Find, in the records below, the line that contains "R2: 1.8k (N_1, VDD) -> 1k (N_1, VDD)" and the line that contains "V1: 3.3V (plus". Copy those two lines and everything between them exactly, but not the pictures.

**SUPPLIED MATERIAL:**
————

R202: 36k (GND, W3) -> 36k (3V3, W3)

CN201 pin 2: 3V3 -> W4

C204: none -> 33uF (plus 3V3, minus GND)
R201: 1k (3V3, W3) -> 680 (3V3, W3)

————

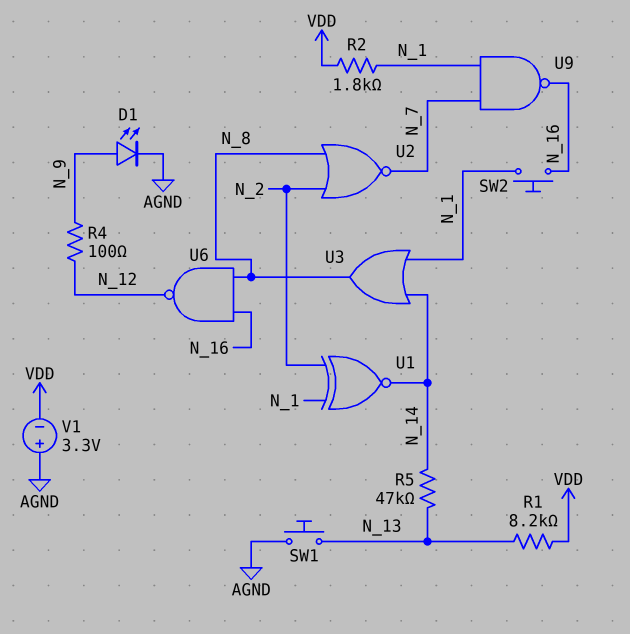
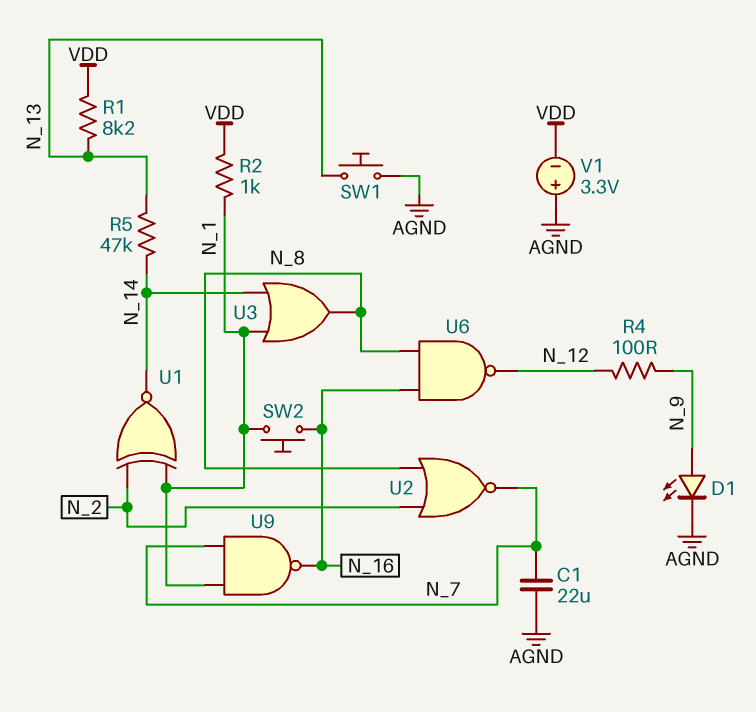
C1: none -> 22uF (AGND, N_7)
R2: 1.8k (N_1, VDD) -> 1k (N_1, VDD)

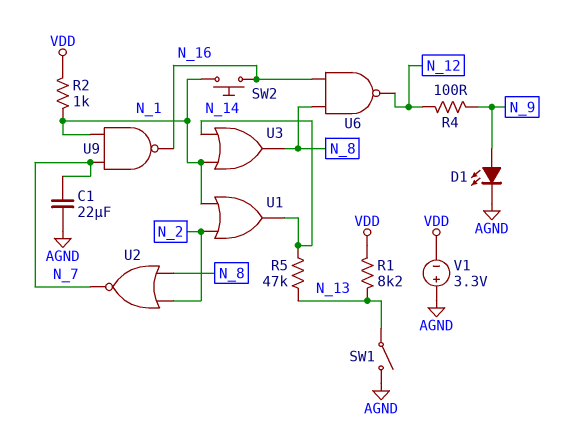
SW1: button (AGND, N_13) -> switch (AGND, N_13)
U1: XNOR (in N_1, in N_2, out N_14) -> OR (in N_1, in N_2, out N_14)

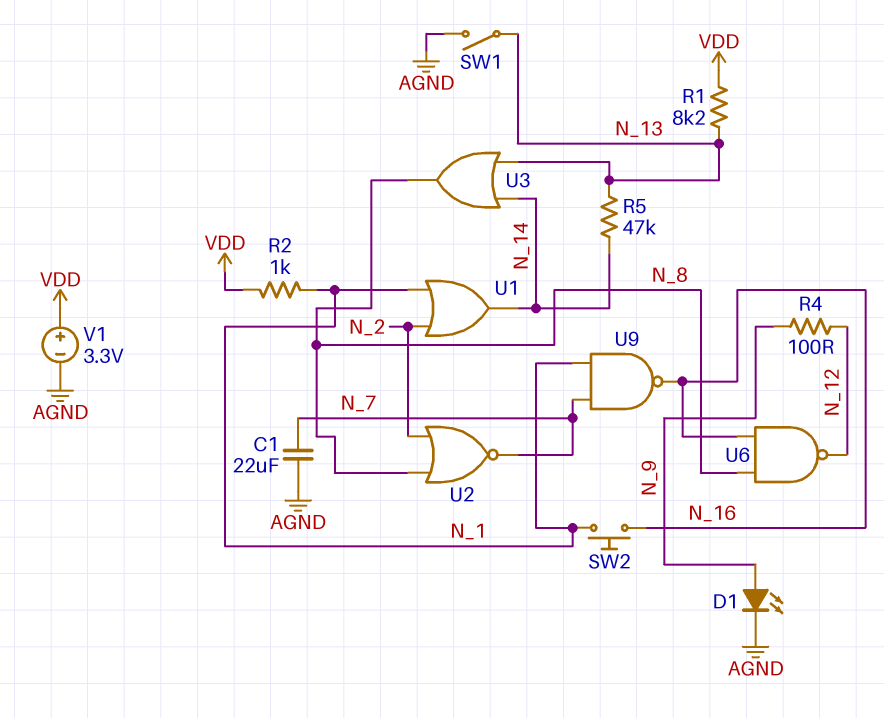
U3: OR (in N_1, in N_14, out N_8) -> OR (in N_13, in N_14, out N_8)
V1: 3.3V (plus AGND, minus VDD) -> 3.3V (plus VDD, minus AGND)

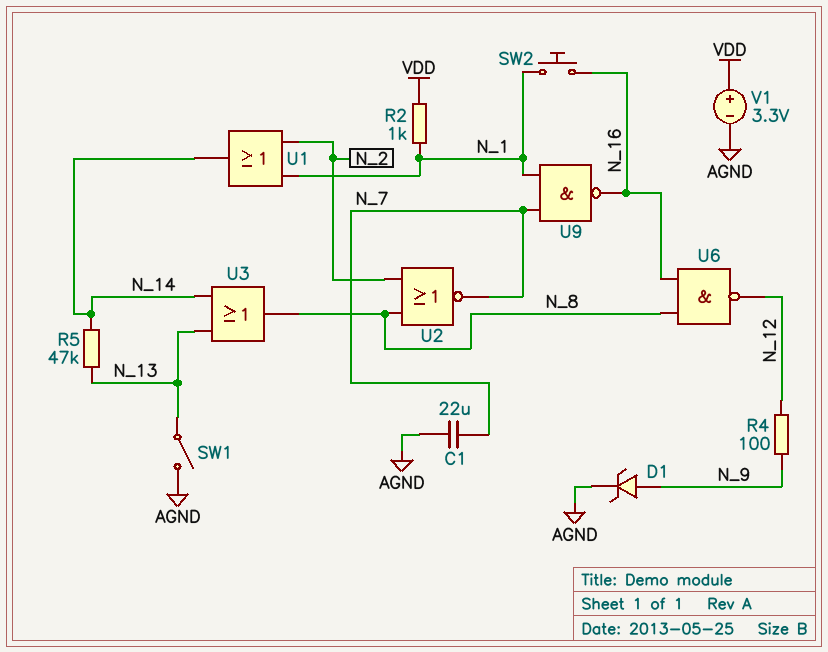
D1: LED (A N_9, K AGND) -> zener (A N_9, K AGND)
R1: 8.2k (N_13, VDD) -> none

————

**REPLY TO THE EXERCISE:**
R2: 1.8k (N_1, VDD) -> 1k (N_1, VDD)

SW1: button (AGND, N_13) -> switch (AGND, N_13)
U1: XNOR (in N_1, in N_2, out N_14) -> OR (in N_1, in N_2, out N_14)

U3: OR (in N_1, in N_14, out N_8) -> OR (in N_13, in N_14, out N_8)
V1: 3.3V (plus AGND, minus VDD) -> 3.3V (plus VDD, minus AGND)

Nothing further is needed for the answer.